**Exercise details**
Would you please restate the data exactly as it stands, apart from the pictures?

**Given material**
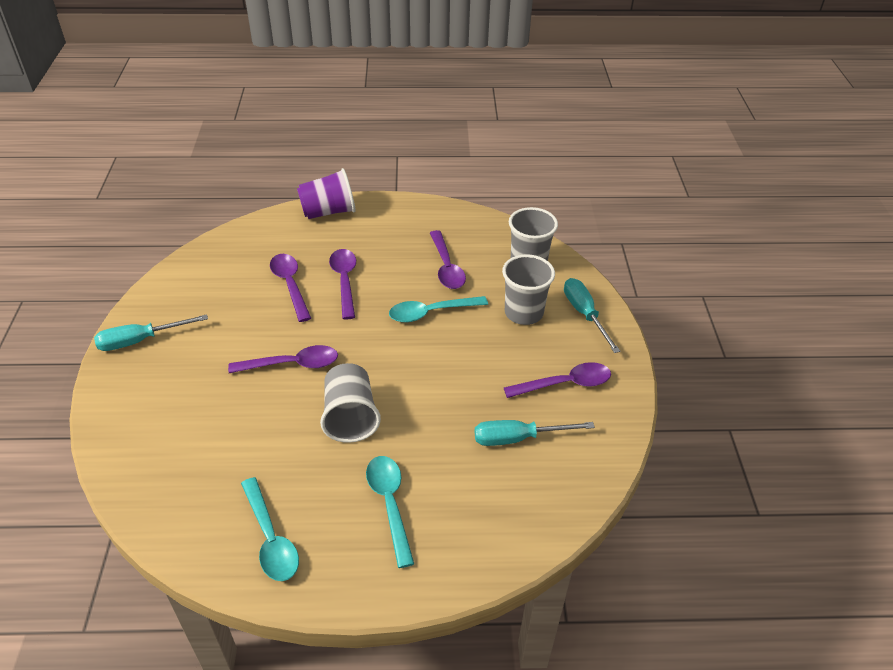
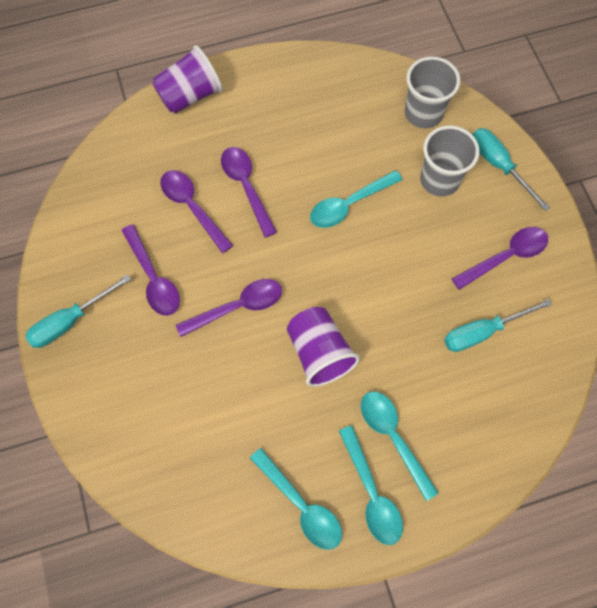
camera: 15 degrees left, 25 degrees up
(346, 547) = (371, 493): none -> turquoise spoon
(350, 417) = (319, 353): grey cup -> purple cup
(446, 267) = (343, 140): purple spoon -> purple spoon (153, 278)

**Solved exercise**
camera: 15 degrees left, 25 degrees up
(346, 547) = (371, 493): none -> turquoise spoon
(350, 417) = (319, 353): grey cup -> purple cup
(446, 267) = (343, 140): purple spoon -> purple spoon (153, 278)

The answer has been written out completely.